## WORK TASK
One number is the whole answer: how many lines of the records include "missing".

►

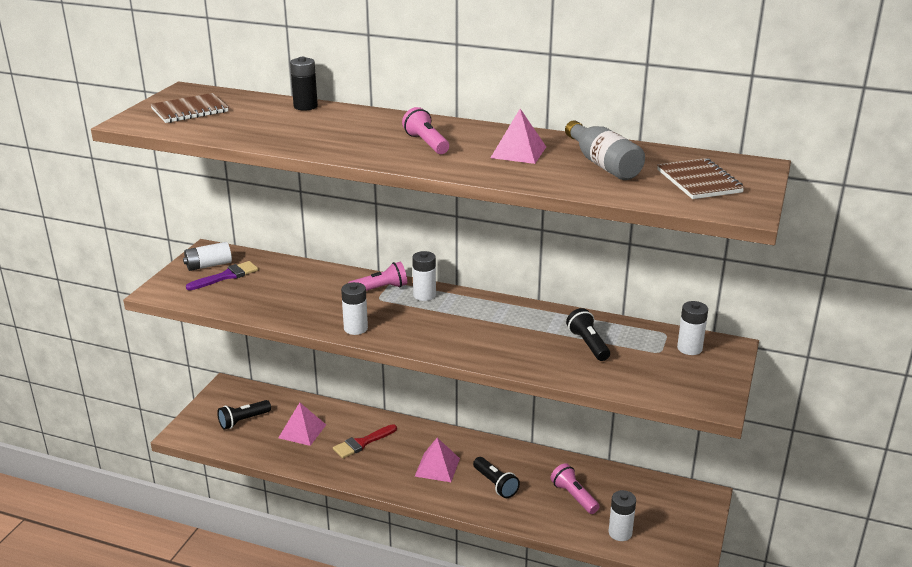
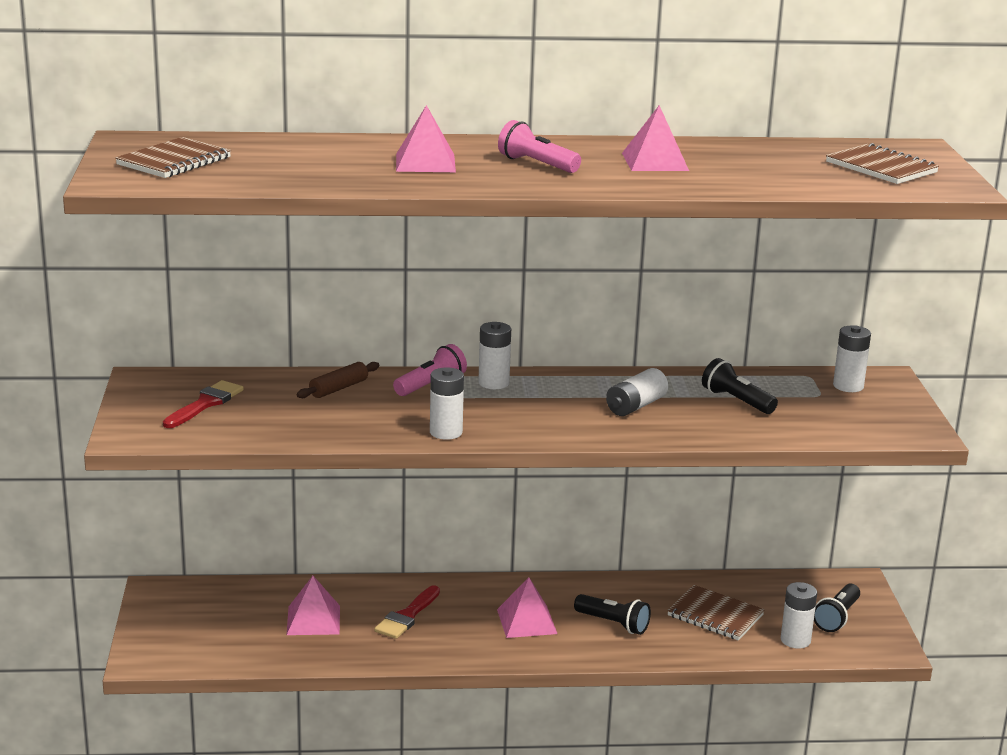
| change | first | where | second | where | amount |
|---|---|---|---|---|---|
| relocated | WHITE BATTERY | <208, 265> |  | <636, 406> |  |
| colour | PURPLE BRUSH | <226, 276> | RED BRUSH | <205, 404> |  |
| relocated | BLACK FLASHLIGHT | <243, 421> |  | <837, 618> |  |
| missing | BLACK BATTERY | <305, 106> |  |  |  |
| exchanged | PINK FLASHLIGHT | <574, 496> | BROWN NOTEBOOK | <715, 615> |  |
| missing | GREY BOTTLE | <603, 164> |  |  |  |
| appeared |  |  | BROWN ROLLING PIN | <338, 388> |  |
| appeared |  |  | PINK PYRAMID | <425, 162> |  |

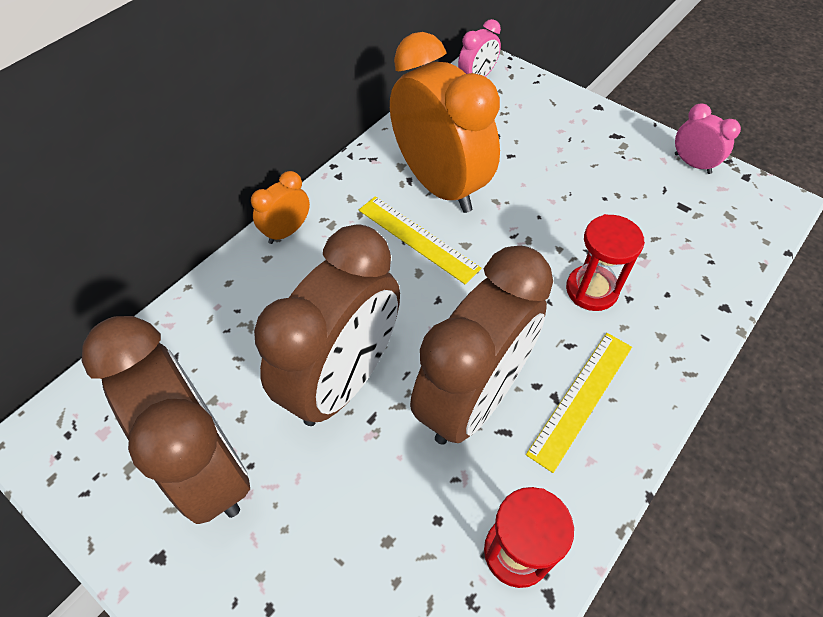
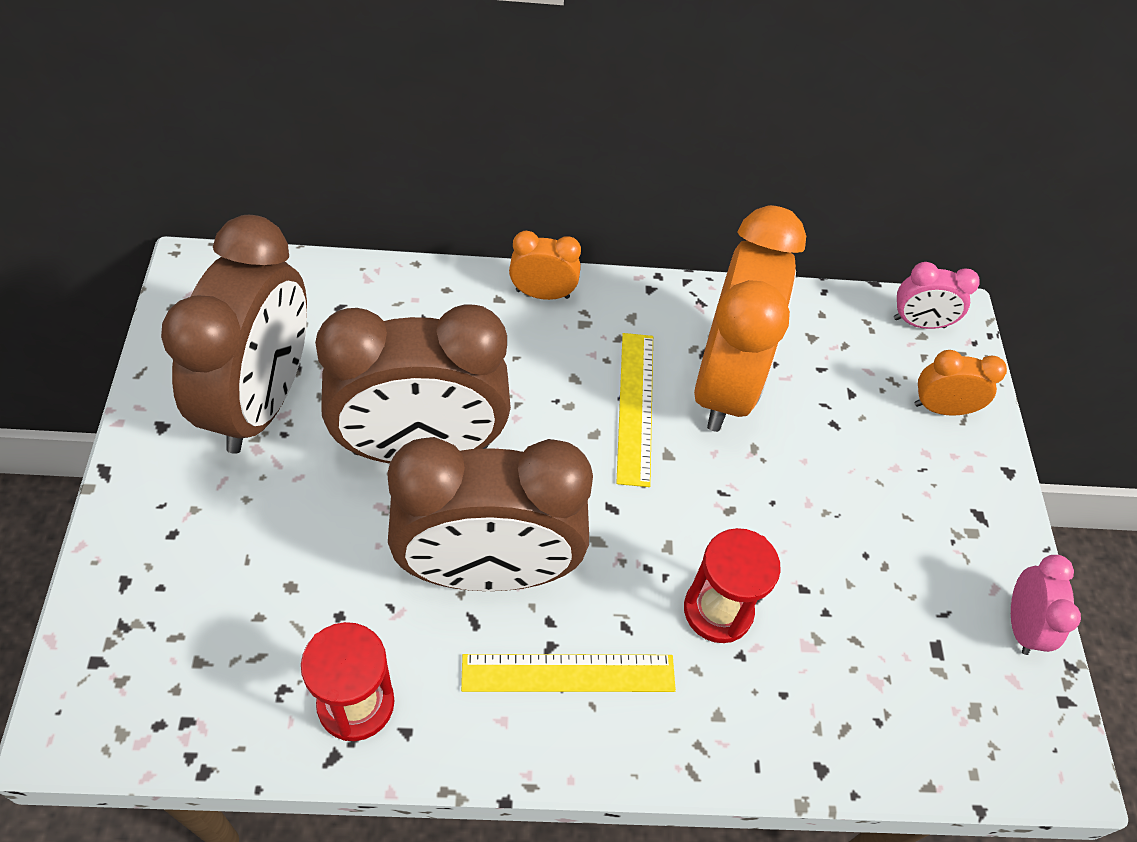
| change | first | where | second | where | amount |
|---|---|---|---|---|---|
| appeared |  |  | ORANGE CLOCK | <941, 408> |  |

◄

## RESPONSE AREA
2